> Problem details:
Look below for the lines from the one with "green ruler: 6 -> 7" to the one with "yellow cheese: 6 -> 3", and copy exactly those lines, both ends included.

> Exercise inputs:
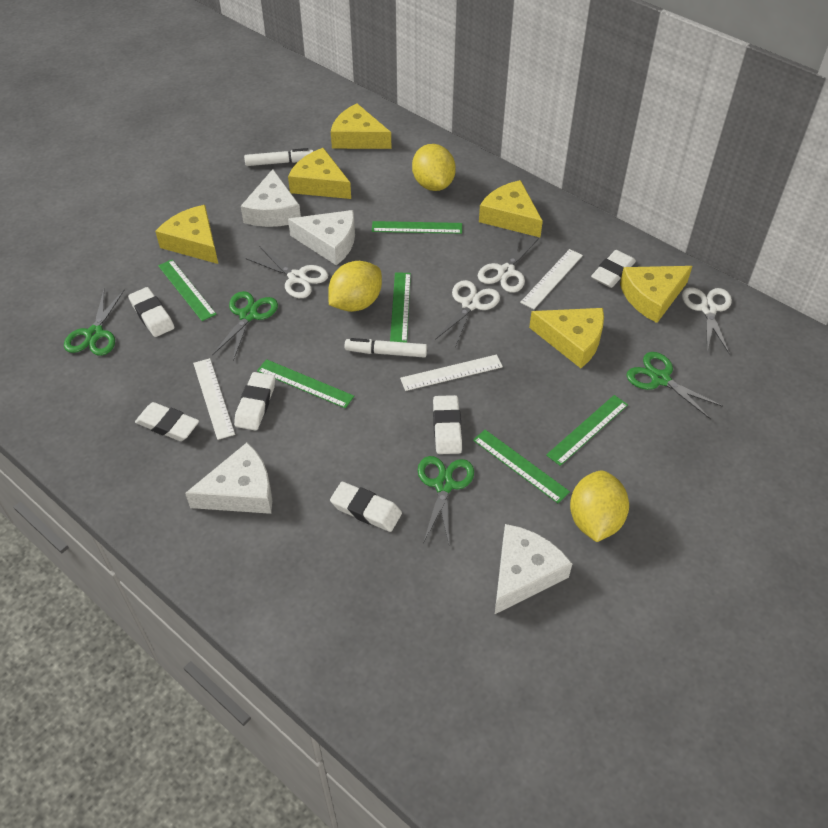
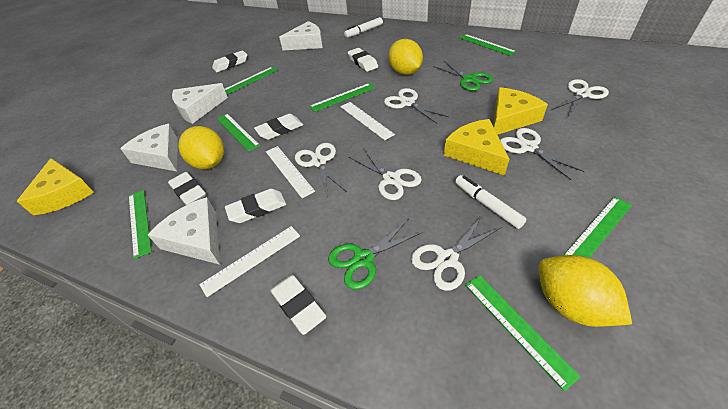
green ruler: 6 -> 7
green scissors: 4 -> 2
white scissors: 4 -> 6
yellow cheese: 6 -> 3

...

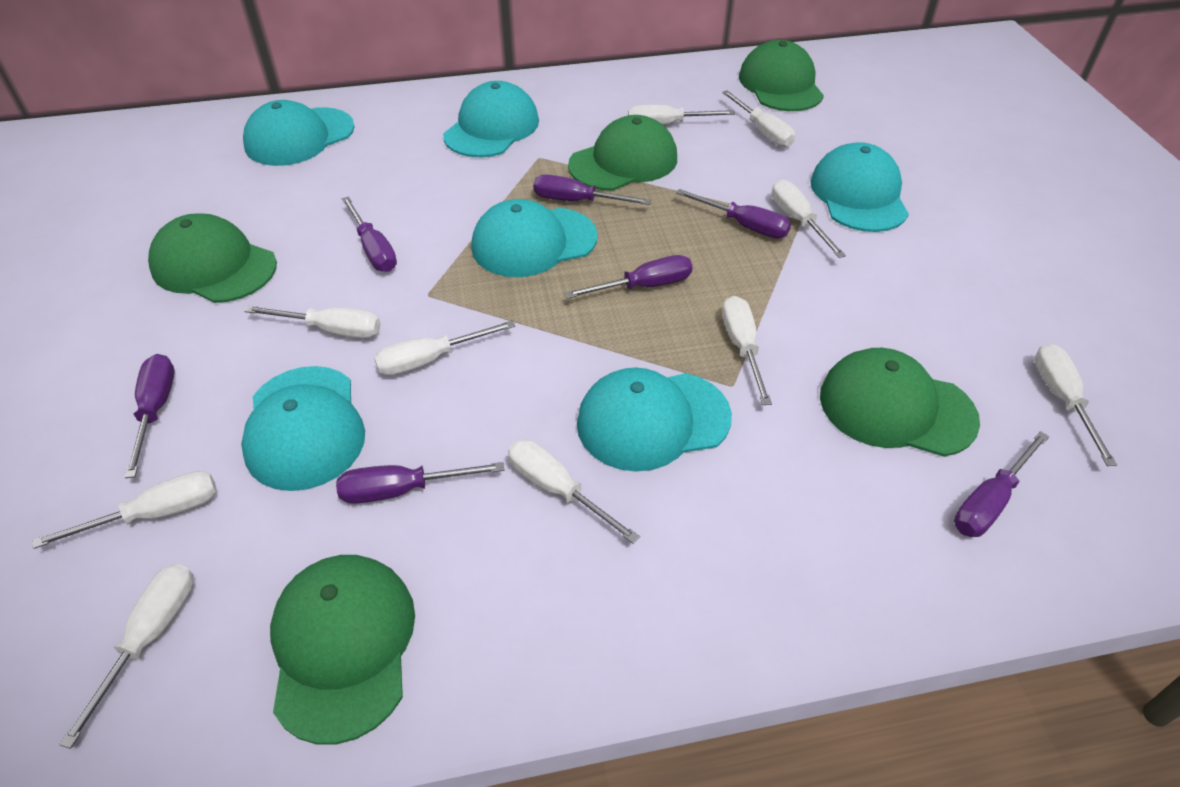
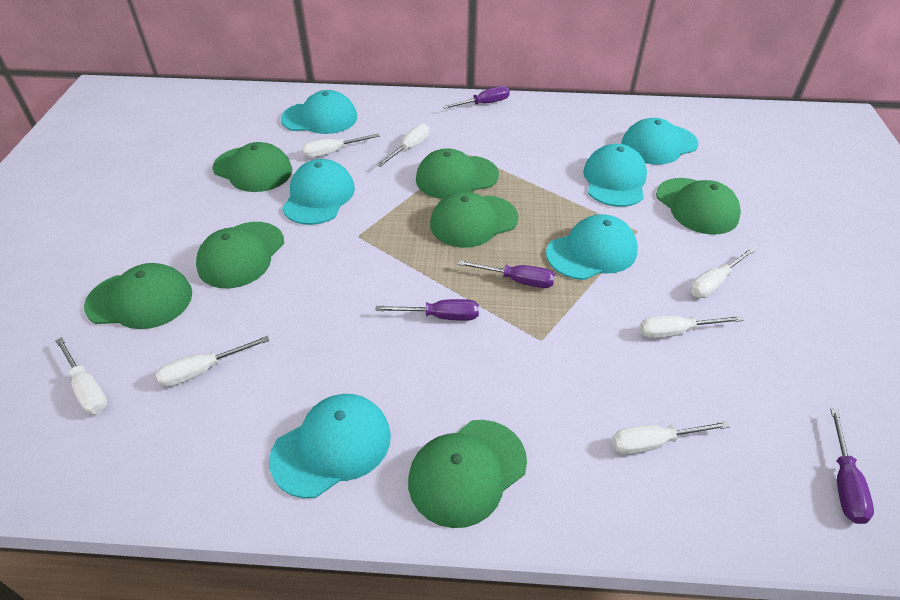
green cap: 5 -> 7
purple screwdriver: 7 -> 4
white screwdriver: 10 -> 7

> Response:
green ruler: 6 -> 7
green scissors: 4 -> 2
white scissors: 4 -> 6
yellow cheese: 6 -> 3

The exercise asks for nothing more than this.